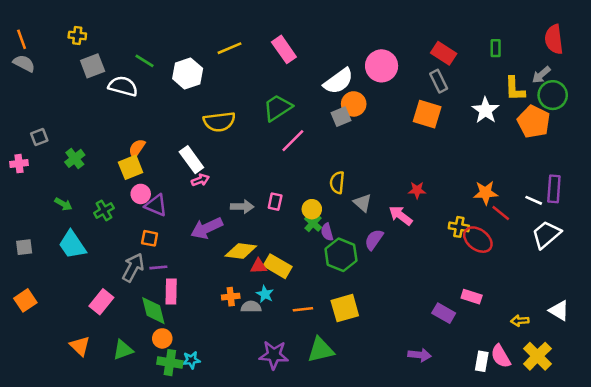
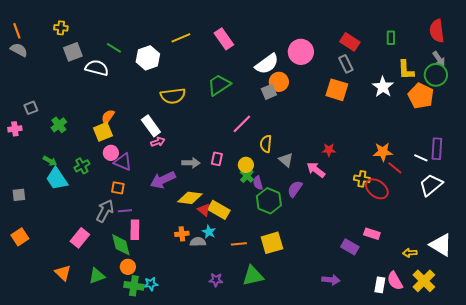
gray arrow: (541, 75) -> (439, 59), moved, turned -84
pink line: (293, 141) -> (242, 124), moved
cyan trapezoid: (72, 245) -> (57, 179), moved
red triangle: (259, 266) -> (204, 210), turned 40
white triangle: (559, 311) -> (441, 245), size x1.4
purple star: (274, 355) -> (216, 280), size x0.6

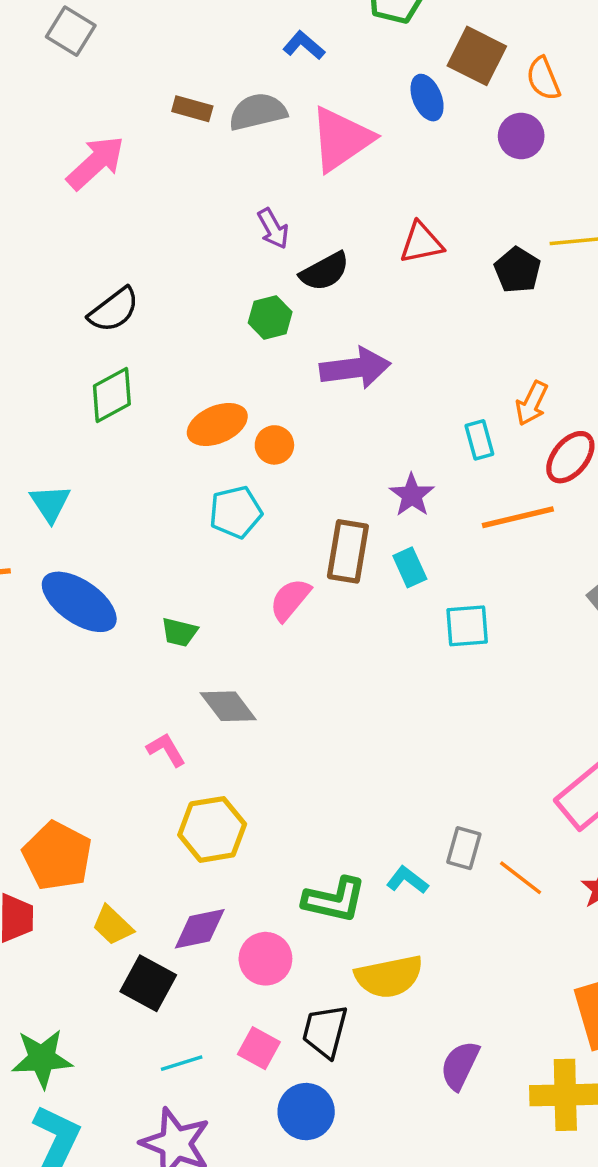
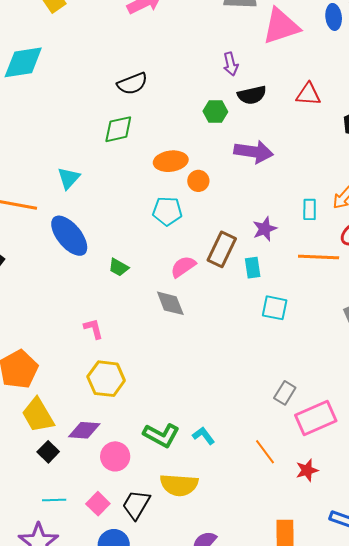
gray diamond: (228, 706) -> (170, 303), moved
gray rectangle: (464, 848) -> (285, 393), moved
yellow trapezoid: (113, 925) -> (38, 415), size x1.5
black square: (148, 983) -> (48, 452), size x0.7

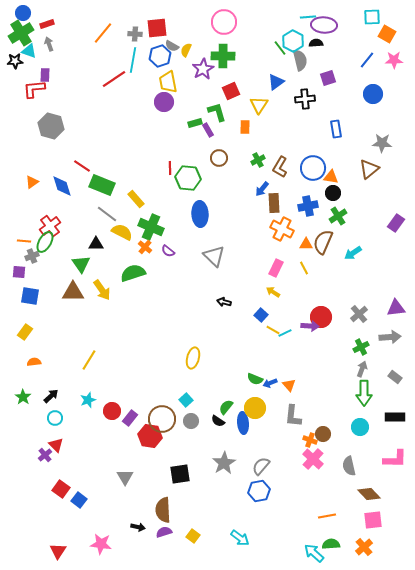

..............................

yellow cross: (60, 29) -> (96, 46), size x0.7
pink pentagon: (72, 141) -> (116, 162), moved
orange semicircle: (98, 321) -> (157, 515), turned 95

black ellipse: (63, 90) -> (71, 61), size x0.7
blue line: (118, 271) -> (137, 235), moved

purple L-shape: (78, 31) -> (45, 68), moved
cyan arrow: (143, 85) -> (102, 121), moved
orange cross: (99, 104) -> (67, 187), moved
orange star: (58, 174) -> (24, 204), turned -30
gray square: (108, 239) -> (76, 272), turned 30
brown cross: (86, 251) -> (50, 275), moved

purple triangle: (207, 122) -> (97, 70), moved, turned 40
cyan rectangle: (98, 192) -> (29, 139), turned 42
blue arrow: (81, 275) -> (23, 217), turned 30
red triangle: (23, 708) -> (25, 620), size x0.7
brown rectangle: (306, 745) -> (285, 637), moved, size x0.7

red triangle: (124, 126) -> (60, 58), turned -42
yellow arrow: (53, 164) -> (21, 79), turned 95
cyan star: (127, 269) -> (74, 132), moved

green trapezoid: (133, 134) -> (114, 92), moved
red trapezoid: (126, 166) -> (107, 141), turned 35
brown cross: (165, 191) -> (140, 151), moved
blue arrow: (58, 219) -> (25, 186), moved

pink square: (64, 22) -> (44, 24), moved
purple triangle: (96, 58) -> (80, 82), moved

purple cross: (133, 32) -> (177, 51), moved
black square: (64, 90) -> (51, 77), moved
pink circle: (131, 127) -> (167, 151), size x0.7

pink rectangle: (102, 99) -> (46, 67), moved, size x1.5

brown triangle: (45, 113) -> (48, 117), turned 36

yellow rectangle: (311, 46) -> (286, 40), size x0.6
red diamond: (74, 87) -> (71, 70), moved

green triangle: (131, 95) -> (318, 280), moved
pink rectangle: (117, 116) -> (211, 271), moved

..............................

**WHAT YOU WILL DO**
Beginning at the line above with "gray arrow: (541, 75)" and finishing at the line with "purple star: (274, 355)", return each line exactly and return nothing else.

**YOUR RESPONSE**
gray arrow: (541, 75) -> (439, 59), moved, turned -84
pink line: (293, 141) -> (242, 124), moved
cyan trapezoid: (72, 245) -> (57, 179), moved
red triangle: (259, 266) -> (204, 210), turned 40
white triangle: (559, 311) -> (441, 245), size x1.4
purple star: (274, 355) -> (216, 280), size x0.6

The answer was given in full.